## WHAT TO PRODUCE
Below are records with pictures in them. Output exactly the lines from the one with "U1 pin OUT: none -> SIG13" through the one with "R12: 2.2k (SIG13, SIG14) -> 2.2k (GND, SIG14)", both included, and leave every picture out; give only those lines.

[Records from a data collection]
============

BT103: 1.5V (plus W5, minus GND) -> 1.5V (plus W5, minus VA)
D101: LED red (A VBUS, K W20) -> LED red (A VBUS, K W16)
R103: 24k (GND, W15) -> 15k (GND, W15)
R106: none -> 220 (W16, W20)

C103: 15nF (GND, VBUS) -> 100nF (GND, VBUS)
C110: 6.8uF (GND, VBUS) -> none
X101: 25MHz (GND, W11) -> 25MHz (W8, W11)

============

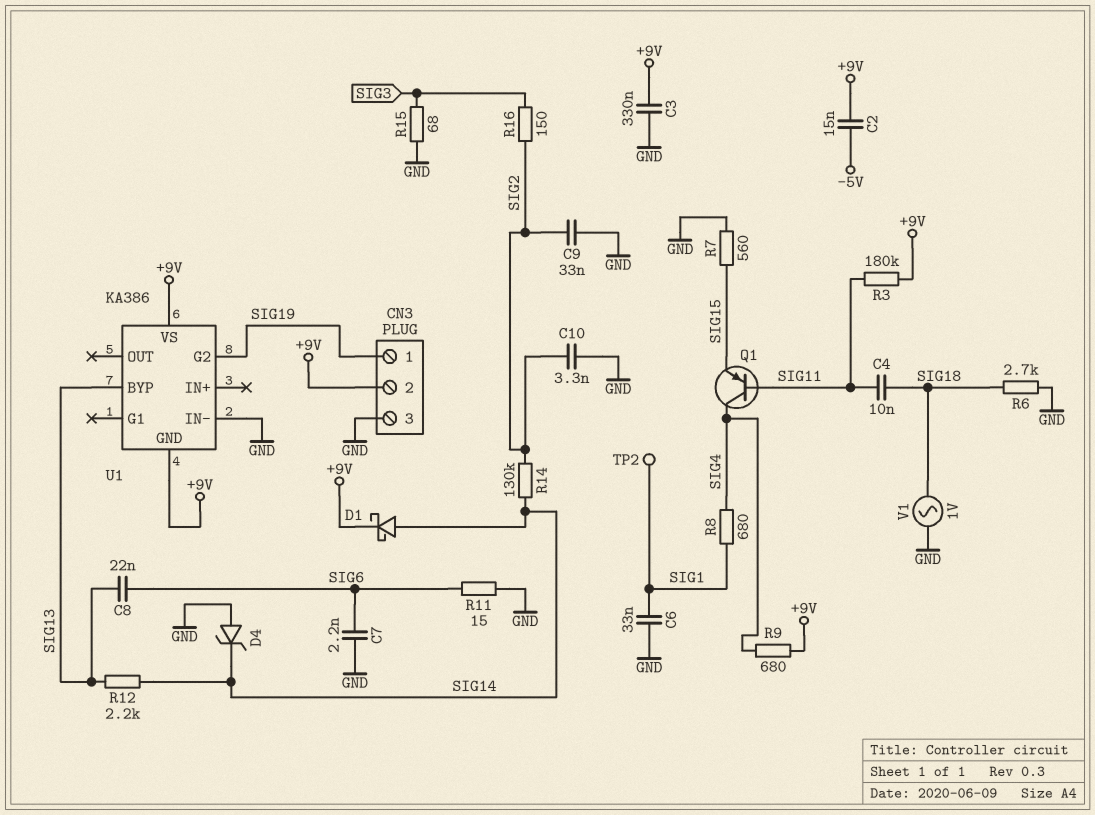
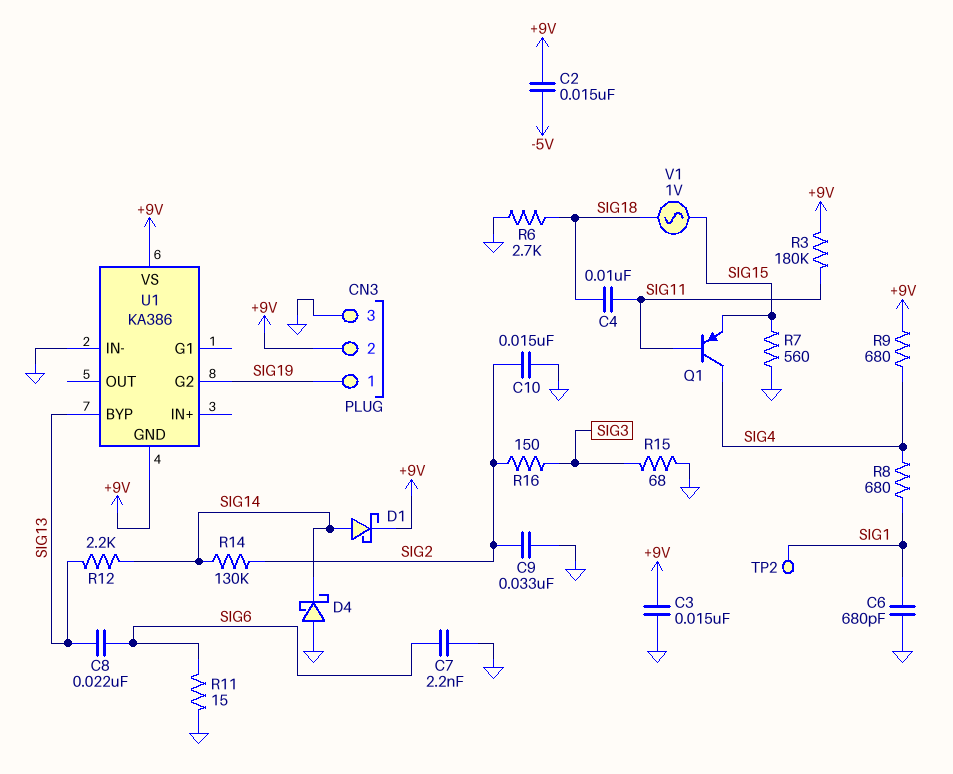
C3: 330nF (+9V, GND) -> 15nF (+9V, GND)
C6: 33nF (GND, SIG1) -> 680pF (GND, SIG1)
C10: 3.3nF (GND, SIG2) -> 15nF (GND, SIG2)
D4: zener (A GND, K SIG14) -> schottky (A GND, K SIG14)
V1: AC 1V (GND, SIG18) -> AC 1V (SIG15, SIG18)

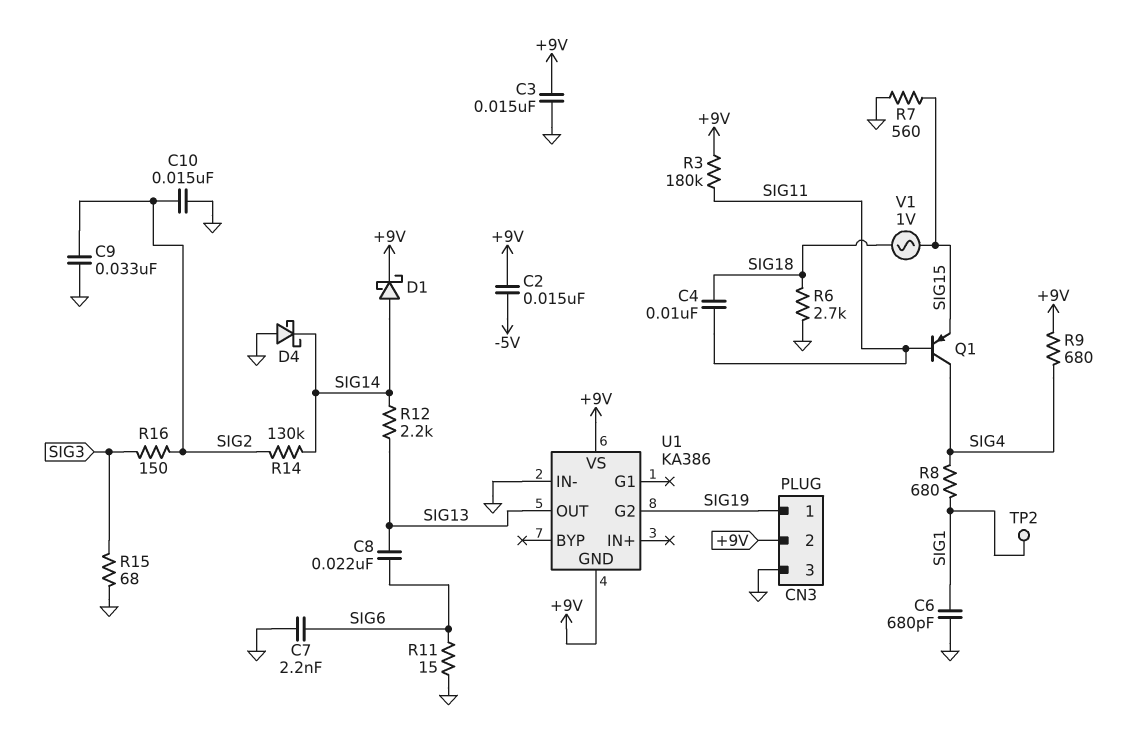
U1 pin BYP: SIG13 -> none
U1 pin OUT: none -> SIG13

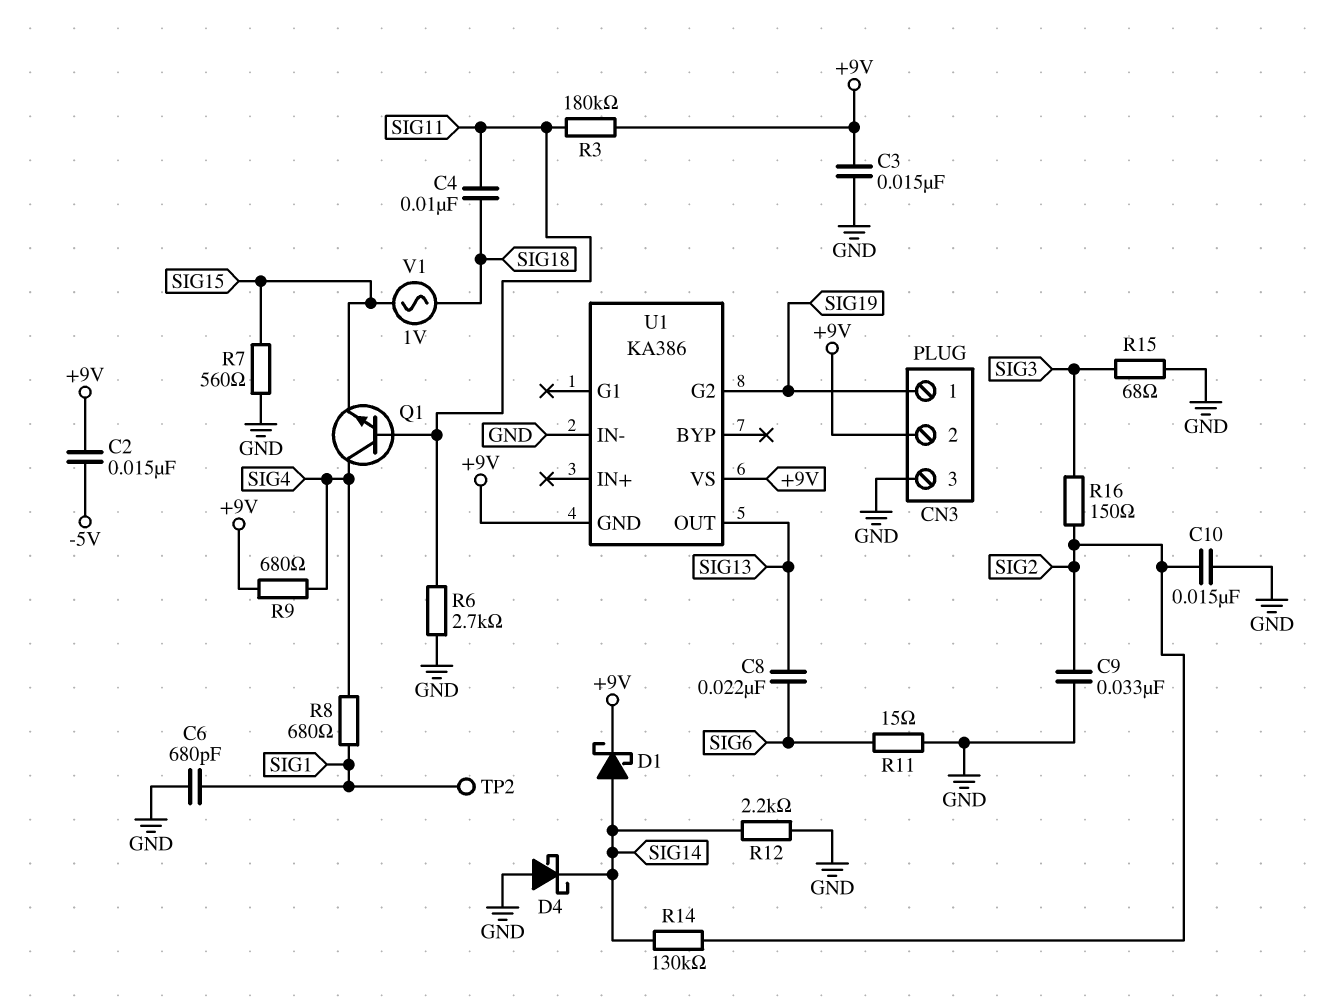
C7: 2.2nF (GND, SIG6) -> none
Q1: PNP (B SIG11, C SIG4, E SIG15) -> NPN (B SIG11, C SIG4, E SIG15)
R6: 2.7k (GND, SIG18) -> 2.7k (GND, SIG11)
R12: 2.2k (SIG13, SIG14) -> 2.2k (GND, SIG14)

============

## OUTPUT
U1 pin OUT: none -> SIG13

C7: 2.2nF (GND, SIG6) -> none
Q1: PNP (B SIG11, C SIG4, E SIG15) -> NPN (B SIG11, C SIG4, E SIG15)
R6: 2.7k (GND, SIG18) -> 2.7k (GND, SIG11)
R12: 2.2k (SIG13, SIG14) -> 2.2k (GND, SIG14)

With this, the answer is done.